= WHAT IS EXPECTED =
Retype word for word the line containing "pink box: 9 -> 8" and each line that follows it in the records below, through the last one, with no pictures.

Start of Block

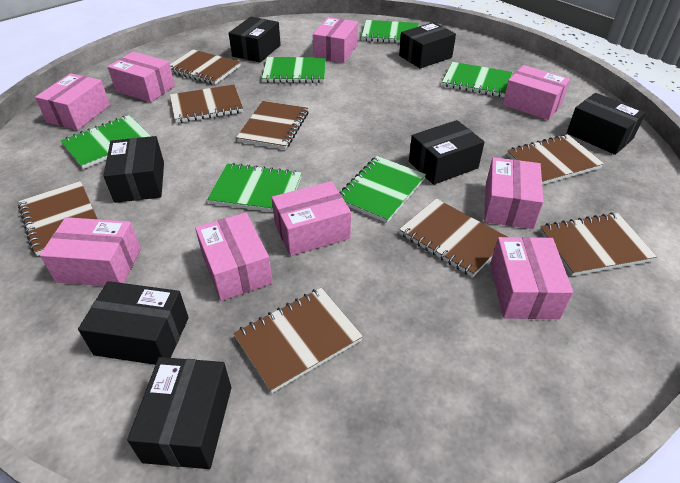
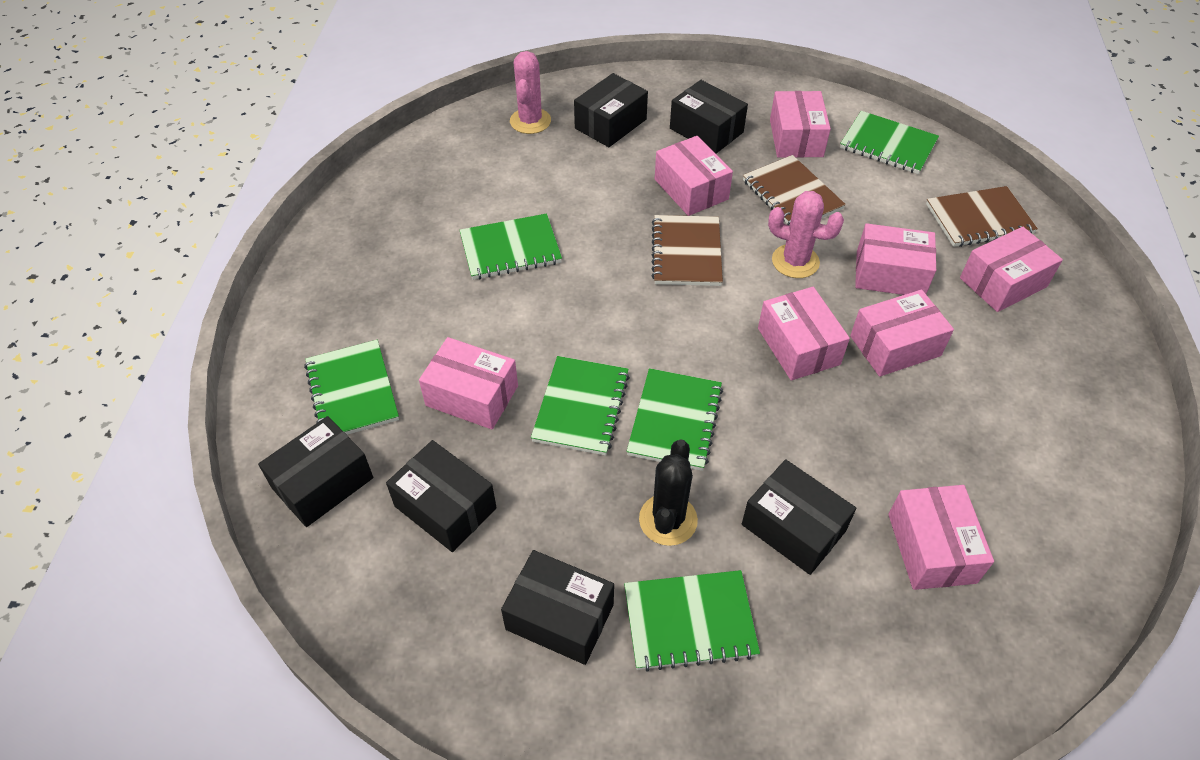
black box: 7 -> 6
black cactus: 0 -> 1
brown notebook: 8 -> 3
pink box: 9 -> 8
pink cactus: 0 -> 2

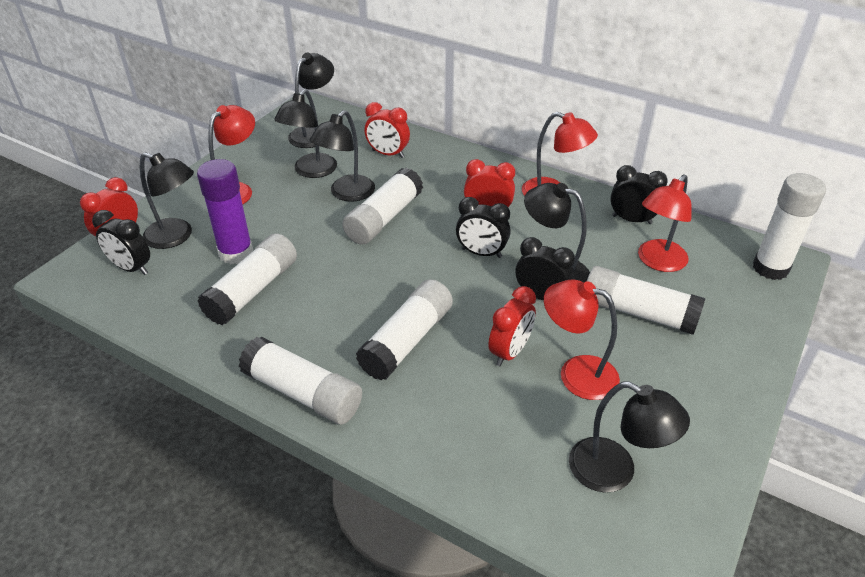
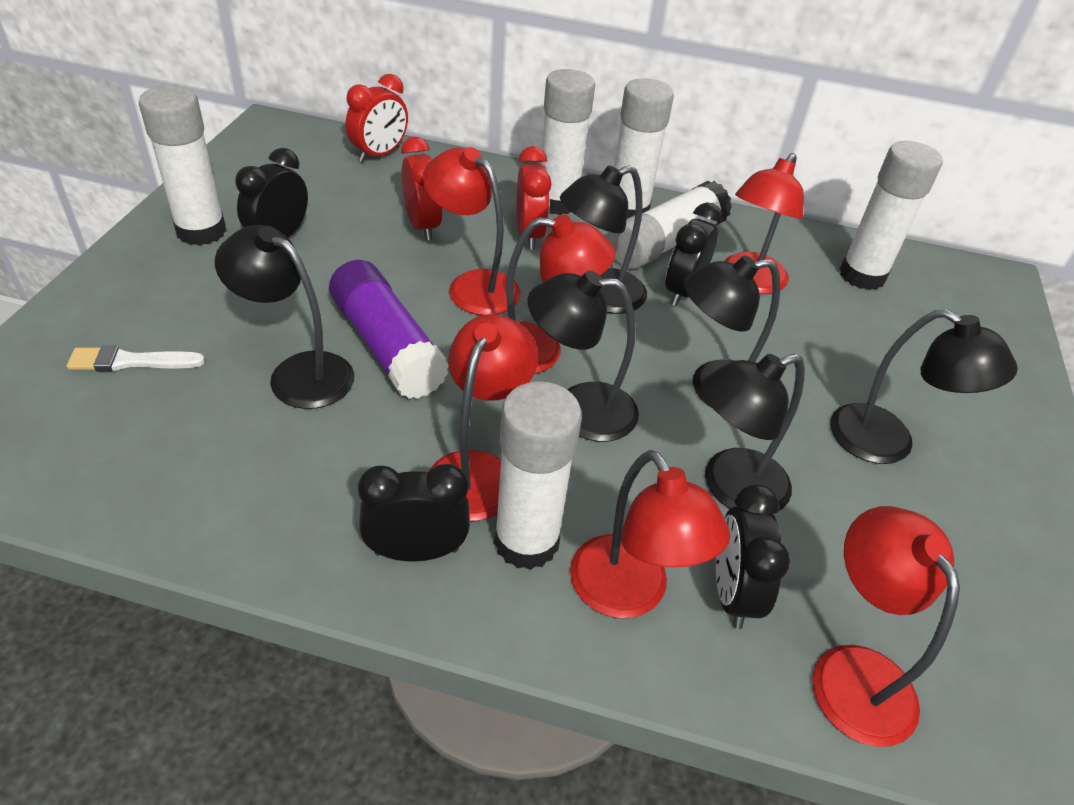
red clock: 4 -> 3
red lamp: 4 -> 6
white brush: 0 -> 1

End of Block

= ANSWER AREA =
pink box: 9 -> 8
pink cactus: 0 -> 2

red clock: 4 -> 3
red lamp: 4 -> 6
white brush: 0 -> 1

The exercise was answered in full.